> **YOUR TASK**
Write out every record in full, keeping each character exactly as it is.

---------- THE INPUT ----------

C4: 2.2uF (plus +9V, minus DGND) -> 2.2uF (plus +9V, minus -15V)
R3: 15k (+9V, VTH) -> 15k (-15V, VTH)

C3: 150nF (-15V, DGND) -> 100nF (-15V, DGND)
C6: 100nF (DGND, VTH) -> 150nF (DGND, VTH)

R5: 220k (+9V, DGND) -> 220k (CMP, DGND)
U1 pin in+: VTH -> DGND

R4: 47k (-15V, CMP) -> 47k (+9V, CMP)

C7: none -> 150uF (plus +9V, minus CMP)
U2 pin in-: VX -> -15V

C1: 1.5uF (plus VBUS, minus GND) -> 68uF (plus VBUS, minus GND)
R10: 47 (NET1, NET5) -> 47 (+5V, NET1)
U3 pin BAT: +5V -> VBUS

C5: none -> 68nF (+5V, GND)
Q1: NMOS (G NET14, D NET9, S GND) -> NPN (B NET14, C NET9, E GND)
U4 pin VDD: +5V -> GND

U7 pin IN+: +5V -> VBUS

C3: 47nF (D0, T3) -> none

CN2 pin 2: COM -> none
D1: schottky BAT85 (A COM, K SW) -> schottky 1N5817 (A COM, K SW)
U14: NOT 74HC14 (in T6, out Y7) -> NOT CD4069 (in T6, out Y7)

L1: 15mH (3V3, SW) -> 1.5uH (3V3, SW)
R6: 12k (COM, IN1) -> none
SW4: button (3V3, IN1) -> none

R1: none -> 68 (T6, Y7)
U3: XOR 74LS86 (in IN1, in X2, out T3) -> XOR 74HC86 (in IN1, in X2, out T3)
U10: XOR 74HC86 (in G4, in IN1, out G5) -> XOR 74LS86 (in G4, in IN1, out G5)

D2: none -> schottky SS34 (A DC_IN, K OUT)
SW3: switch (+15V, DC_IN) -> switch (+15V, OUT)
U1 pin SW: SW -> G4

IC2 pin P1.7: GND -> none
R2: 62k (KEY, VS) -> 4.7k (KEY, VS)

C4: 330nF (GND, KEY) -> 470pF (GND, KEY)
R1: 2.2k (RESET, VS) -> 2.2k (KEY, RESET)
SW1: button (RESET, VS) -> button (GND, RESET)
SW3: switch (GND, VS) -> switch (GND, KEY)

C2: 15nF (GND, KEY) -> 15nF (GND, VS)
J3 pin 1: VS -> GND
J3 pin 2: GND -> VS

----------

> **ANSWER SPACE**
C4: 2.2uF (plus +9V, minus DGND) -> 2.2uF (plus +9V, minus -15V)
R3: 15k (+9V, VTH) -> 15k (-15V, VTH)

C3: 150nF (-15V, DGND) -> 100nF (-15V, DGND)
C6: 100nF (DGND, VTH) -> 150nF (DGND, VTH)

R5: 220k (+9V, DGND) -> 220k (CMP, DGND)
U1 pin in+: VTH -> DGND

R4: 47k (-15V, CMP) -> 47k (+9V, CMP)

C7: none -> 150uF (plus +9V, minus CMP)
U2 pin in-: VX -> -15V

C1: 1.5uF (plus VBUS, minus GND) -> 68uF (plus VBUS, minus GND)
R10: 47 (NET1, NET5) -> 47 (+5V, NET1)
U3 pin BAT: +5V -> VBUS

C5: none -> 68nF (+5V, GND)
Q1: NMOS (G NET14, D NET9, S GND) -> NPN (B NET14, C NET9, E GND)
U4 pin VDD: +5V -> GND

U7 pin IN+: +5V -> VBUS

C3: 47nF (D0, T3) -> none

CN2 pin 2: COM -> none
D1: schottky BAT85 (A COM, K SW) -> schottky 1N5817 (A COM, K SW)
U14: NOT 74HC14 (in T6, out Y7) -> NOT CD4069 (in T6, out Y7)

L1: 15mH (3V3, SW) -> 1.5uH (3V3, SW)
R6: 12k (COM, IN1) -> none
SW4: button (3V3, IN1) -> none

R1: none -> 68 (T6, Y7)
U3: XOR 74LS86 (in IN1, in X2, out T3) -> XOR 74HC86 (in IN1, in X2, out T3)
U10: XOR 74HC86 (in G4, in IN1, out G5) -> XOR 74LS86 (in G4, in IN1, out G5)

D2: none -> schottky SS34 (A DC_IN, K OUT)
SW3: switch (+15V, DC_IN) -> switch (+15V, OUT)
U1 pin SW: SW -> G4

IC2 pin P1.7: GND -> none
R2: 62k (KEY, VS) -> 4.7k (KEY, VS)

C4: 330nF (GND, KEY) -> 470pF (GND, KEY)
R1: 2.2k (RESET, VS) -> 2.2k (KEY, RESET)
SW1: button (RESET, VS) -> button (GND, RESET)
SW3: switch (GND, VS) -> switch (GND, KEY)

C2: 15nF (GND, KEY) -> 15nF (GND, VS)
J3 pin 1: VS -> GND
J3 pin 2: GND -> VS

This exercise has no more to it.